Would you return the lines from the one that contains "none -> white brick A4:D4 level 2" to the last line of the entries below, exactly and with nothing added?

===== Exercise materials

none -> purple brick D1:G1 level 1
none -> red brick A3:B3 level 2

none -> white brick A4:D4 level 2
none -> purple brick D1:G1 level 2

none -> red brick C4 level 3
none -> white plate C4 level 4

==========

> Answer space
none -> white brick A4:D4 level 2
none -> purple brick D1:G1 level 2

none -> red brick C4 level 3
none -> white plate C4 level 4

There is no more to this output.